WHAT YOU WILL DO: Each line in the records below, from the one that contains "J4 pin 2: N011 -> 0V" to the one that contains "U14: NAND 74HC132", should be reproduced exactly, the first and last included.

GIVEN ENTRIES:
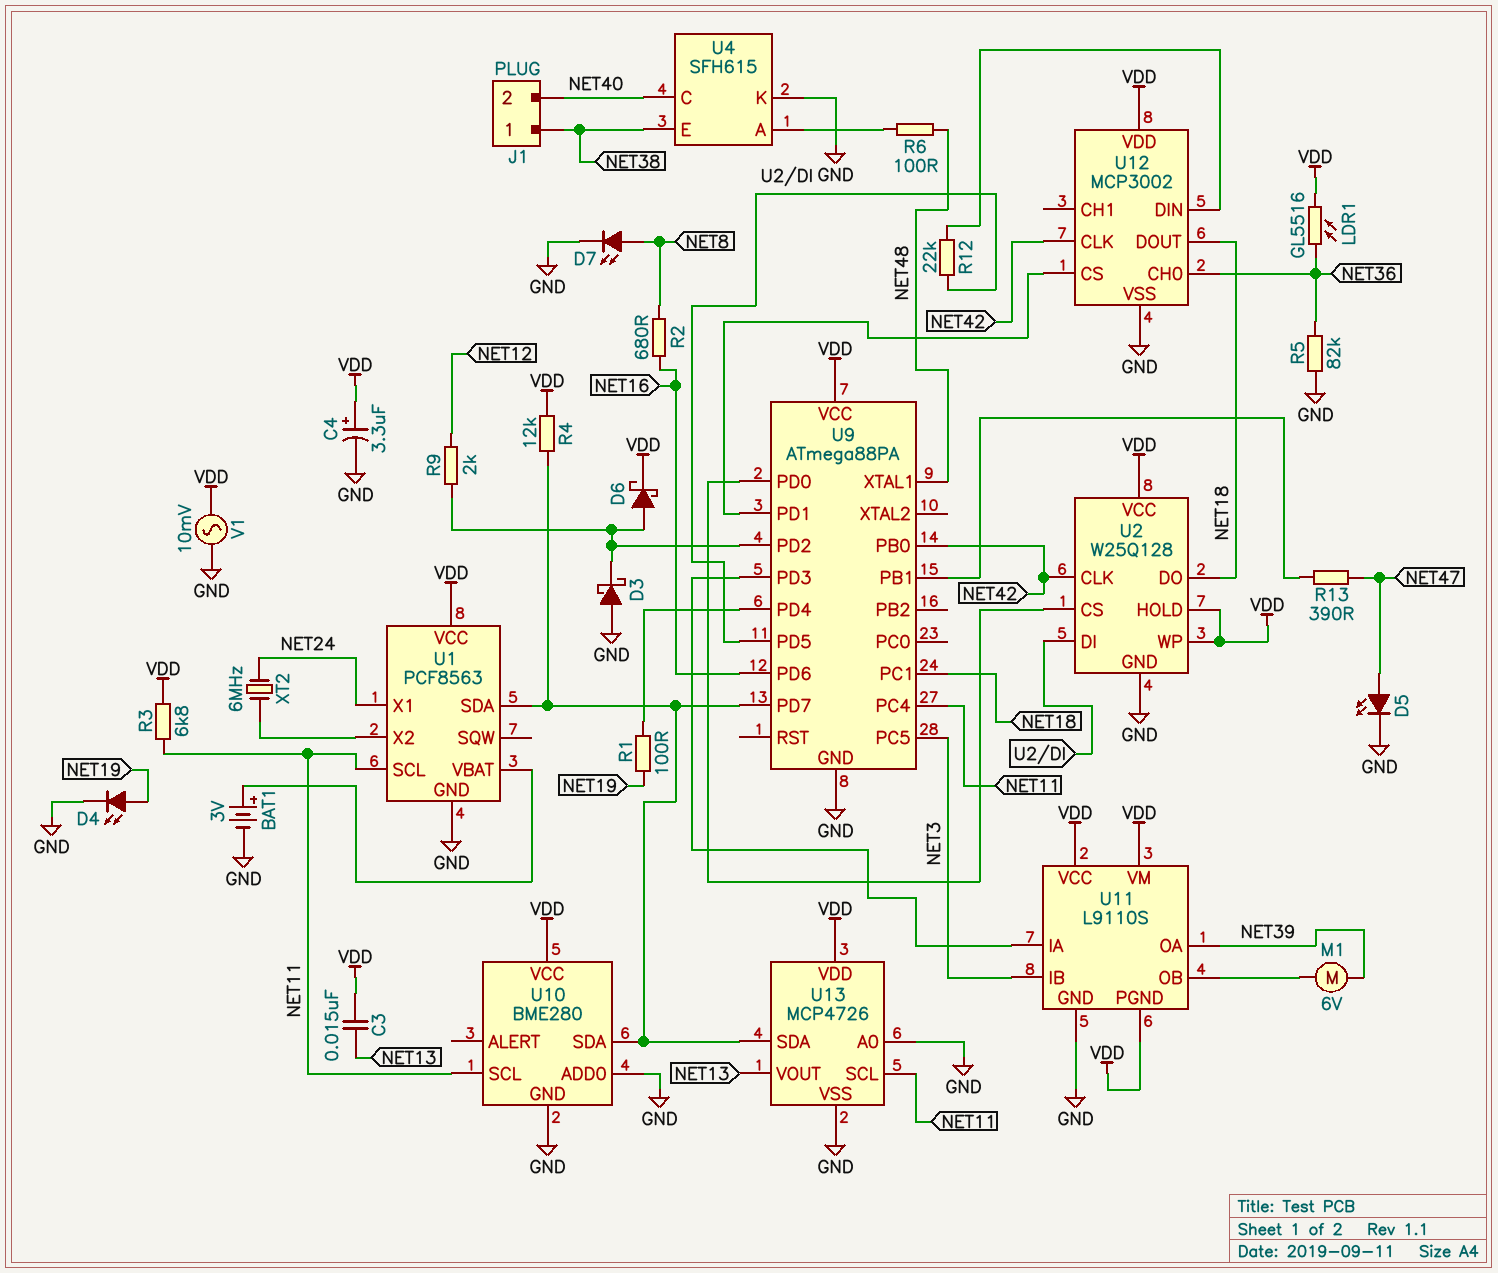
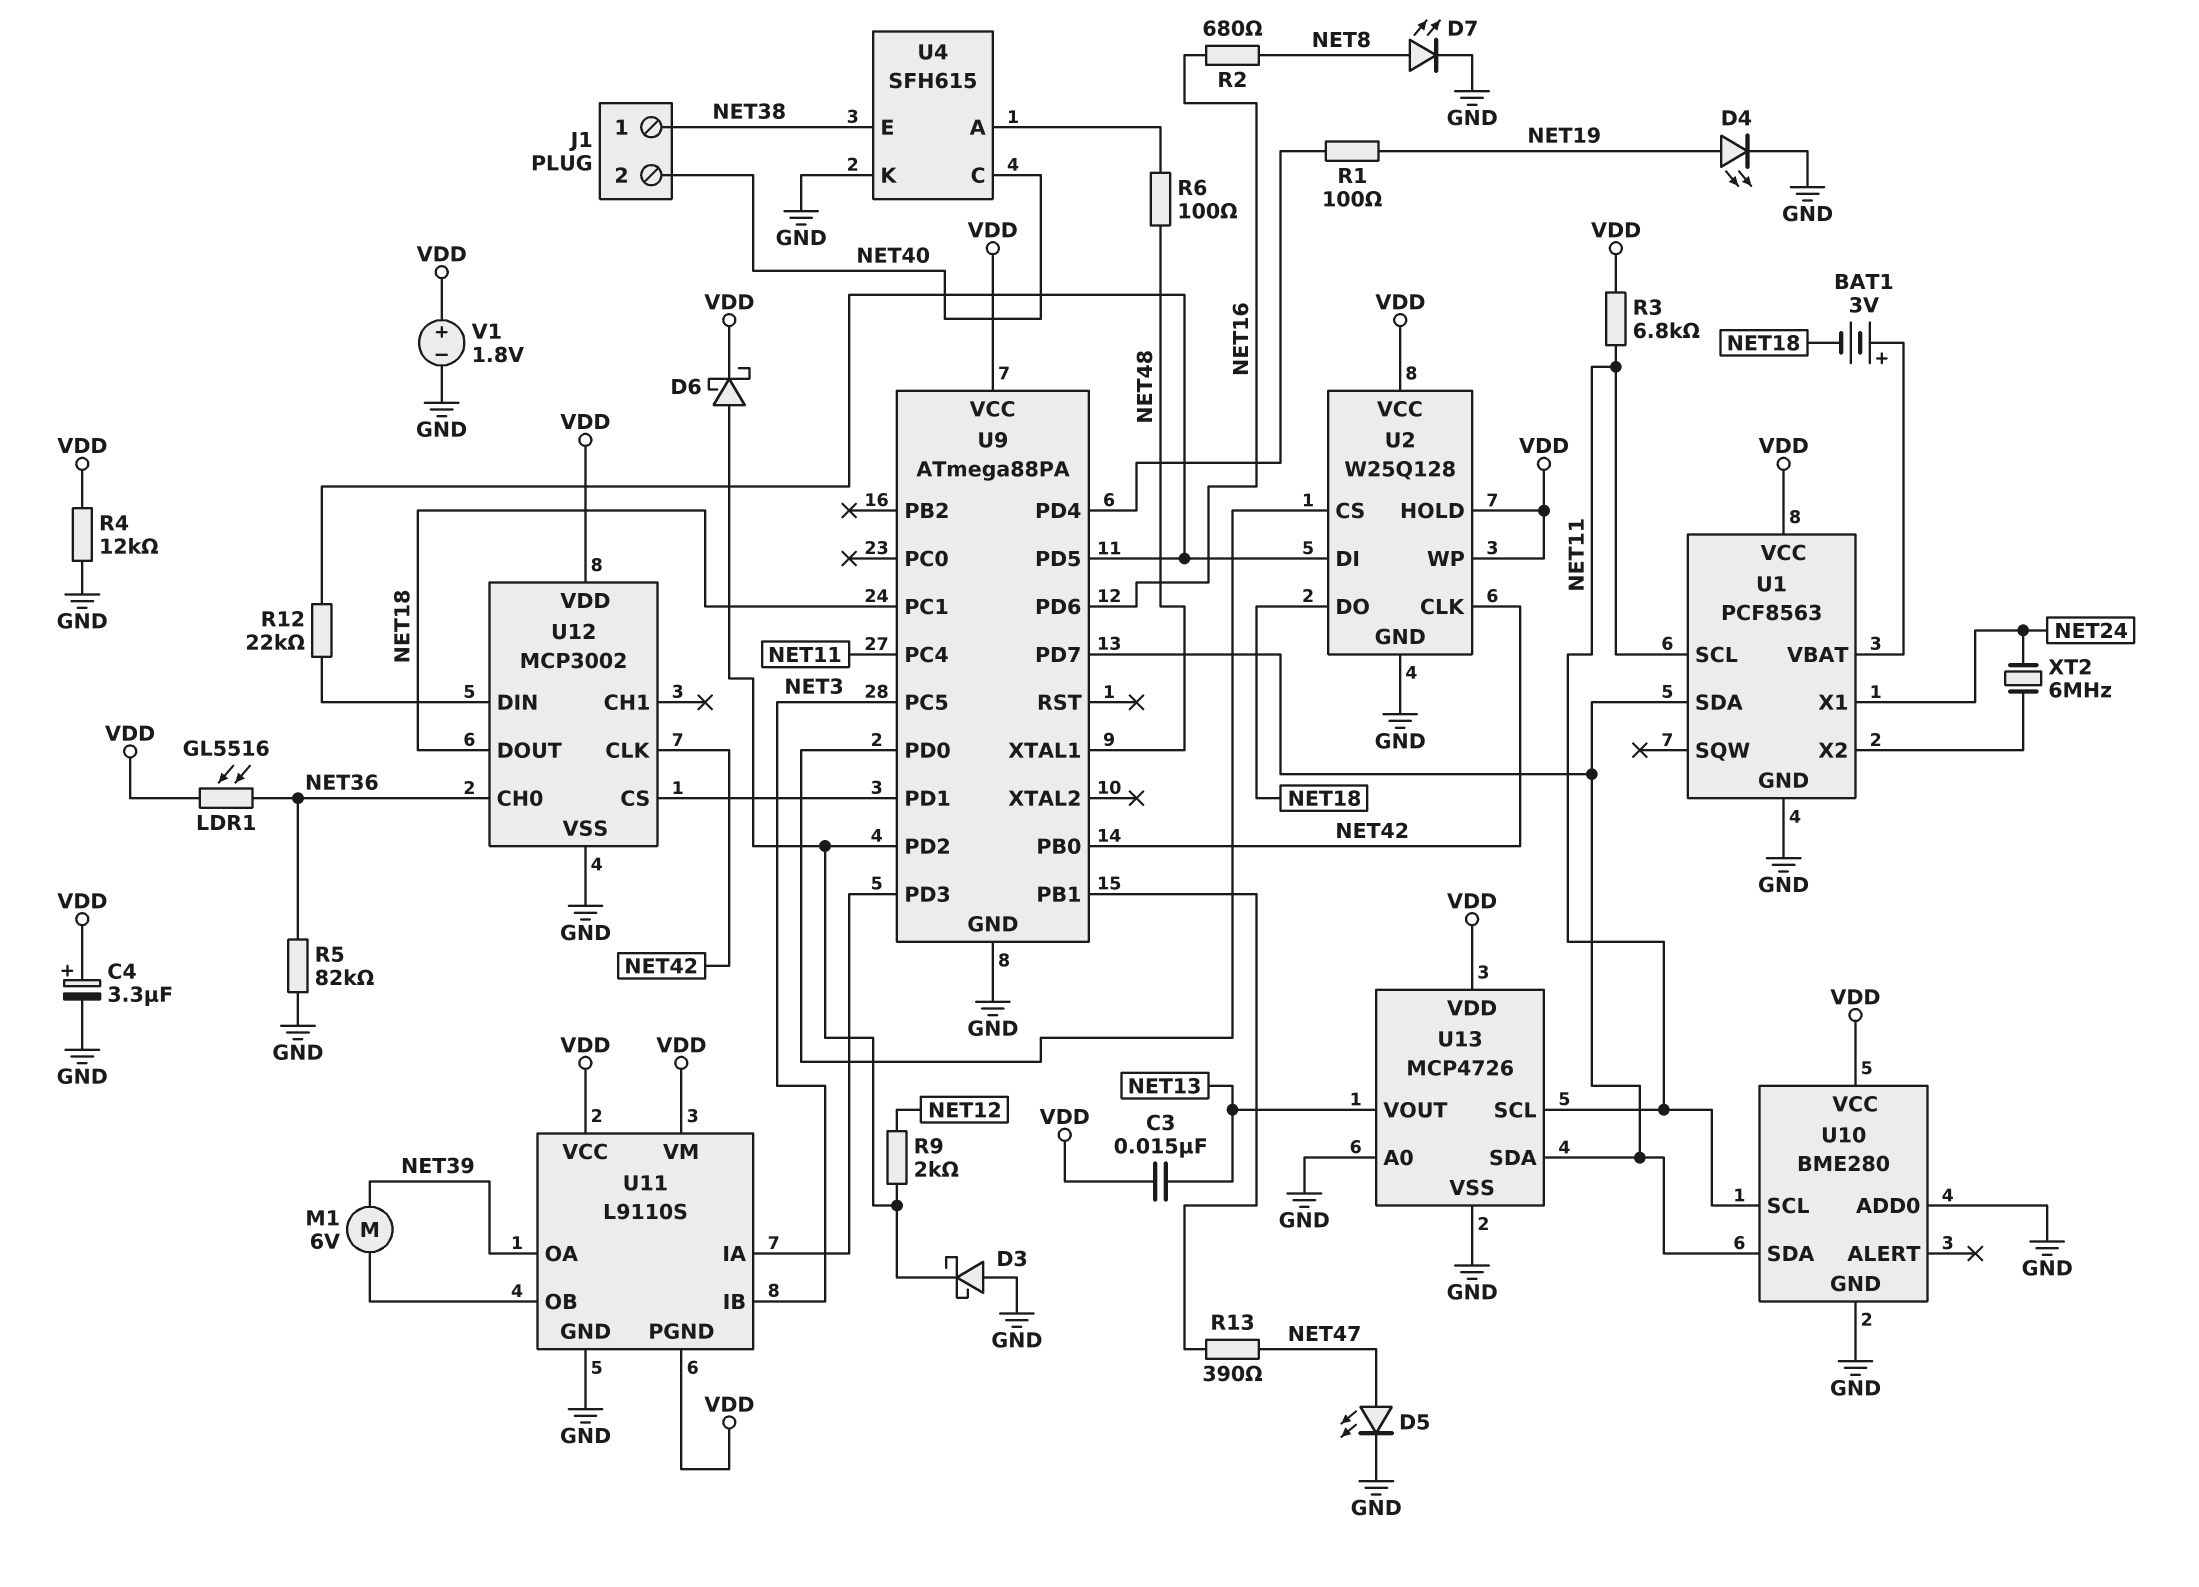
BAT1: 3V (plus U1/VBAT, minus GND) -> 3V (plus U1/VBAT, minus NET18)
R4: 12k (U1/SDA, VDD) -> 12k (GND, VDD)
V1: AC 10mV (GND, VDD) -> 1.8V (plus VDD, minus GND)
* * *
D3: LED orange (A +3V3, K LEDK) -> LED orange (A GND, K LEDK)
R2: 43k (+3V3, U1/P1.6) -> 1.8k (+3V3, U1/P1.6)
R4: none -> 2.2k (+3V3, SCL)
* * *
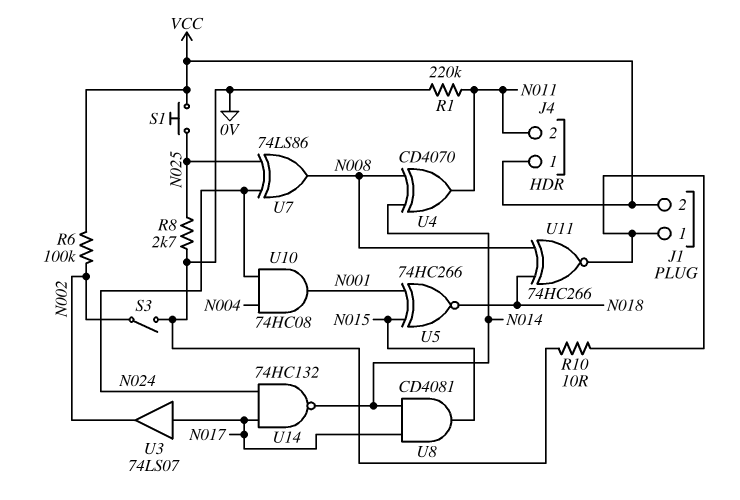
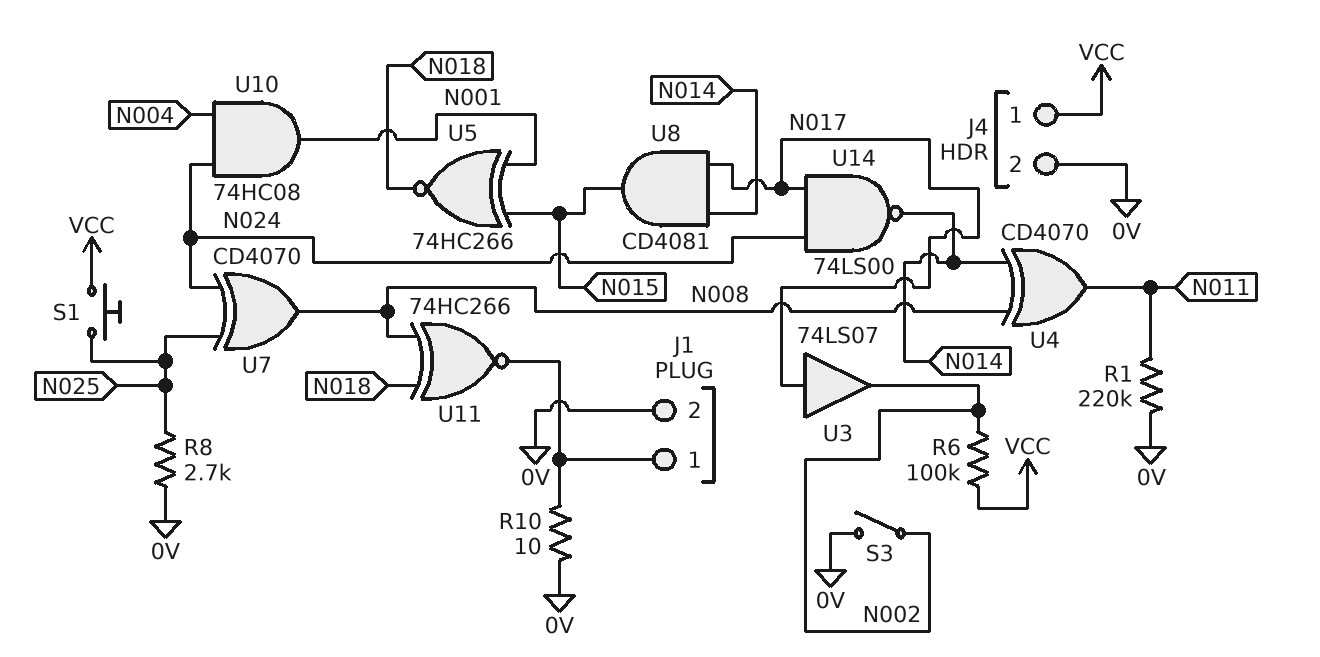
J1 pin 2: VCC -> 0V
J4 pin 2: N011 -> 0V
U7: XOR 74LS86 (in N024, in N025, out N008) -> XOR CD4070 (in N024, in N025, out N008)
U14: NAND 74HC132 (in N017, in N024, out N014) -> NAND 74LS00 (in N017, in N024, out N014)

RESPONSE TO THE EXERCISE:
J4 pin 2: N011 -> 0V
U7: XOR 74LS86 (in N024, in N025, out N008) -> XOR CD4070 (in N024, in N025, out N008)
U14: NAND 74HC132 (in N017, in N024, out N014) -> NAND 74LS00 (in N017, in N024, out N014)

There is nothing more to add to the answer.